DATASET CONTENT
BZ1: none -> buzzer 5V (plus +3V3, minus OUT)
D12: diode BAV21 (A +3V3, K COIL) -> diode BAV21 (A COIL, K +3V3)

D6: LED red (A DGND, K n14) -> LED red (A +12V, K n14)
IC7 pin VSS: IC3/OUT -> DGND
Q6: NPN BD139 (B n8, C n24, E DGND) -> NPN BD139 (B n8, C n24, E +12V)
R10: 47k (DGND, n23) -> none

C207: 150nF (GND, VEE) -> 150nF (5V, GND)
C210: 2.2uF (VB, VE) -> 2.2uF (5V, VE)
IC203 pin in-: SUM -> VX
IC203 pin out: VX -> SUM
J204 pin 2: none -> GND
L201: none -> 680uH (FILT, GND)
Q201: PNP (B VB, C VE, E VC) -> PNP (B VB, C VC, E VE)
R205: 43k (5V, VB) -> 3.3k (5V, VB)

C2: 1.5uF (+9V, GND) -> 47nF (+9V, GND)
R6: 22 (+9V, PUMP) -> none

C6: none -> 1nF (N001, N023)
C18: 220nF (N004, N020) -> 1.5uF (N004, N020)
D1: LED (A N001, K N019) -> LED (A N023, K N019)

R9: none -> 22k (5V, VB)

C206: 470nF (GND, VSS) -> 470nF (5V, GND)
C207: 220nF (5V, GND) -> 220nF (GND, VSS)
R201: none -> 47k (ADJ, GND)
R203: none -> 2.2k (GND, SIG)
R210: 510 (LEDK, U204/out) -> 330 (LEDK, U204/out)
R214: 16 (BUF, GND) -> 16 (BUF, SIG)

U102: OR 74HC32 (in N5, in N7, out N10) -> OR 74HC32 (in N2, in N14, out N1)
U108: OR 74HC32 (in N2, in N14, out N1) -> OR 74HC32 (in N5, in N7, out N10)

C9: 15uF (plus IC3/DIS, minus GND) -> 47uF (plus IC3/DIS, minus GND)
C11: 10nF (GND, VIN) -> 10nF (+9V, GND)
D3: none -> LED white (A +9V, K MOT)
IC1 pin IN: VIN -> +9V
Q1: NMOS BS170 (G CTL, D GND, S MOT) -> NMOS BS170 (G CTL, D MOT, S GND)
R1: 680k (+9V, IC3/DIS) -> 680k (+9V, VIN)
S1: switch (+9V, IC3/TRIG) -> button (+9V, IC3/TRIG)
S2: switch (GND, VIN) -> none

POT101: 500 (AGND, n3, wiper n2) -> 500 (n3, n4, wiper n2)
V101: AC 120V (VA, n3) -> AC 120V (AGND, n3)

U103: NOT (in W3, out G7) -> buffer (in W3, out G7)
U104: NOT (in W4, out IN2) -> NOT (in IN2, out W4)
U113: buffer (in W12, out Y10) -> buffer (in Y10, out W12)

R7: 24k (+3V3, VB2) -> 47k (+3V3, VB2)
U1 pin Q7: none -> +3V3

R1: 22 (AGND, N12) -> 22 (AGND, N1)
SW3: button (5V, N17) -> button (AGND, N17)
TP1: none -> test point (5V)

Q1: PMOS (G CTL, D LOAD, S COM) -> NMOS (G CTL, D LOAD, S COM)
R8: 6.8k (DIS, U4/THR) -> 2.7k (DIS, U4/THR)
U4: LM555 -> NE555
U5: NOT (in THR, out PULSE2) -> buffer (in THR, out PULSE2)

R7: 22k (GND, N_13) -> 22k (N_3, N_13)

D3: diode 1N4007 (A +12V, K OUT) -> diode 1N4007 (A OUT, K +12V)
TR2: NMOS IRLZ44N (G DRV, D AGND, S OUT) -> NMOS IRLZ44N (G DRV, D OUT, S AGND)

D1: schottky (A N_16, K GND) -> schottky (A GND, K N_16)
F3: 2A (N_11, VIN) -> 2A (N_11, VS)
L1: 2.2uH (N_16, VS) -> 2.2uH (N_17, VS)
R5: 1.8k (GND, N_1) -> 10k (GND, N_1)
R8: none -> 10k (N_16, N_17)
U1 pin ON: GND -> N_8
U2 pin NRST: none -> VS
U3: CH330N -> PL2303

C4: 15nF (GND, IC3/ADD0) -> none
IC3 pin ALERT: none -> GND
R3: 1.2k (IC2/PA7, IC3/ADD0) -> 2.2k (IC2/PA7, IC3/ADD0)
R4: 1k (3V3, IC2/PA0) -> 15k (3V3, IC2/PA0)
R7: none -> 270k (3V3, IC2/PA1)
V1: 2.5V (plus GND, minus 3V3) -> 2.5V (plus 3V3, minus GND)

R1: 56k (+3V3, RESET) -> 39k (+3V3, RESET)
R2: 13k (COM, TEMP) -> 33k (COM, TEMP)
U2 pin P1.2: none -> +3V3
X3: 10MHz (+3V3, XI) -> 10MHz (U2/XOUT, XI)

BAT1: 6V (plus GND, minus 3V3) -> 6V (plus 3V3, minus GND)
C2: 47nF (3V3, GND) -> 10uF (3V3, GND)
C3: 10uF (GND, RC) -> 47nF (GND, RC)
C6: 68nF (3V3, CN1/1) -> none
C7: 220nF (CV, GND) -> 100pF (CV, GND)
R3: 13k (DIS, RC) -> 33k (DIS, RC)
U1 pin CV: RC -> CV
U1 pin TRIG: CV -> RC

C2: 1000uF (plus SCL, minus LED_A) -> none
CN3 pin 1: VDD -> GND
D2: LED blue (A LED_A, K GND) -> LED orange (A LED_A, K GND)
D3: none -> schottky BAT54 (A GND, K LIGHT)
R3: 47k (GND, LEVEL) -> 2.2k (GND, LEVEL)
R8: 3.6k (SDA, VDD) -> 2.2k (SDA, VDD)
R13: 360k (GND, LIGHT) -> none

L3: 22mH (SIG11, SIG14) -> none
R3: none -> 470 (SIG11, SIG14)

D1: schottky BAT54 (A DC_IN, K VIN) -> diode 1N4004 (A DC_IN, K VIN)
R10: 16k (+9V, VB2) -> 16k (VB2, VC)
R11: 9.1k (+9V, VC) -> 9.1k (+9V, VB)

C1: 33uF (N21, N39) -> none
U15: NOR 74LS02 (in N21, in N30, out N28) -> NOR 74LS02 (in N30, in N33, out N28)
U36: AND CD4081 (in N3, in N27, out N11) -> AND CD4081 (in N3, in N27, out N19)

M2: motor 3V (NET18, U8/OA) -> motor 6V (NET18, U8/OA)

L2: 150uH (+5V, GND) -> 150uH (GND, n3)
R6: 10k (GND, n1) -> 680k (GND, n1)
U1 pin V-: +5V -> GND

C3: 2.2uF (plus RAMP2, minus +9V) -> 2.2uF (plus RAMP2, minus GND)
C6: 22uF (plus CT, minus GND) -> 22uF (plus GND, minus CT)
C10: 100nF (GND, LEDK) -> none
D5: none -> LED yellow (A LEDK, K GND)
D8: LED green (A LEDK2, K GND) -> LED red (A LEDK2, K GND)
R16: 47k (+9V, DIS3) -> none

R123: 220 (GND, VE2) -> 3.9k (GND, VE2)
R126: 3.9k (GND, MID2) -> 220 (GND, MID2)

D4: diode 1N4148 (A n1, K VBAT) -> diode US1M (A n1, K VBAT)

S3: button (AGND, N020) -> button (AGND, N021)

WHAT THE TASK ASKS
The lines to extract from the data above begin with the line containing "C210: 2.2uF (VB, VE) -> 2.2uF (5V, VE)" and end with the line containing "R210: 510 (LEDK, U204/out)". Extract them exactly, including both.

THE COMPLETED TASK
C210: 2.2uF (VB, VE) -> 2.2uF (5V, VE)
IC203 pin in-: SUM -> VX
IC203 pin out: VX -> SUM
J204 pin 2: none -> GND
L201: none -> 680uH (FILT, GND)
Q201: PNP (B VB, C VE, E VC) -> PNP (B VB, C VC, E VE)
R205: 43k (5V, VB) -> 3.3k (5V, VB)

C2: 1.5uF (+9V, GND) -> 47nF (+9V, GND)
R6: 22 (+9V, PUMP) -> none

C6: none -> 1nF (N001, N023)
C18: 220nF (N004, N020) -> 1.5uF (N004, N020)
D1: LED (A N001, K N019) -> LED (A N023, K N019)

R9: none -> 22k (5V, VB)

C206: 470nF (GND, VSS) -> 470nF (5V, GND)
C207: 220nF (5V, GND) -> 220nF (GND, VSS)
R201: none -> 47k (ADJ, GND)
R203: none -> 2.2k (GND, SIG)
R210: 510 (LEDK, U204/out) -> 330 (LEDK, U204/out)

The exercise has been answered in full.